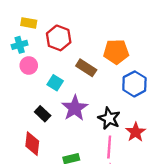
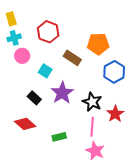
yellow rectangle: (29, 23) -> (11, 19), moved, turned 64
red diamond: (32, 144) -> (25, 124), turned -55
# # # # #
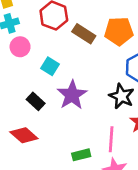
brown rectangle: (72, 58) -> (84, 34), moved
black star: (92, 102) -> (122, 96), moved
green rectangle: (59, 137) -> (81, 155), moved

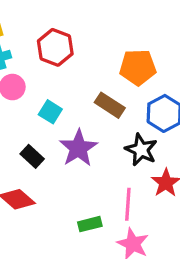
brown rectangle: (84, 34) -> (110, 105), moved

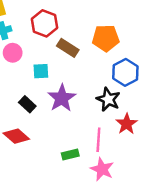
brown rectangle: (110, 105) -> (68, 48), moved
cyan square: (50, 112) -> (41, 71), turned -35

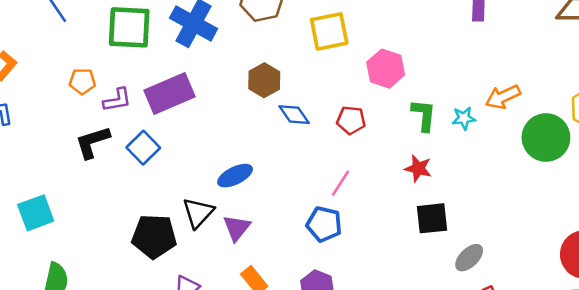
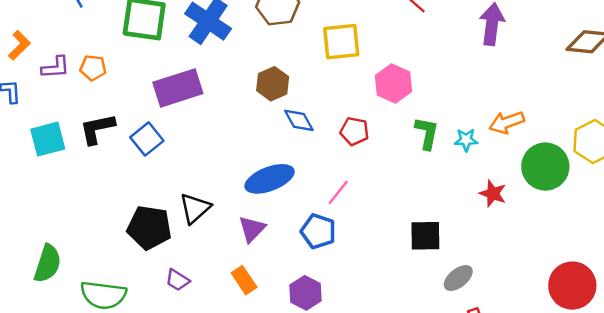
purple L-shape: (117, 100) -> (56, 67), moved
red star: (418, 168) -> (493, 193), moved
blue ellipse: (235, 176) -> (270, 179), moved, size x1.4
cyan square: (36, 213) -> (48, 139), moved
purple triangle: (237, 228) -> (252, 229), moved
# # # # #
## [Problem details]
Look above for the line holding "black star: (92, 102) -> (122, 96), moved" and output everything from it down to the line holding "cyan square: (50, 112)", both ends included, exactly and without images.

## [Written response]
black star: (92, 102) -> (122, 96), moved
green rectangle: (59, 137) -> (81, 155), moved

brown rectangle: (84, 34) -> (110, 105), moved

brown rectangle: (110, 105) -> (68, 48), moved
cyan square: (50, 112) -> (41, 71), turned -35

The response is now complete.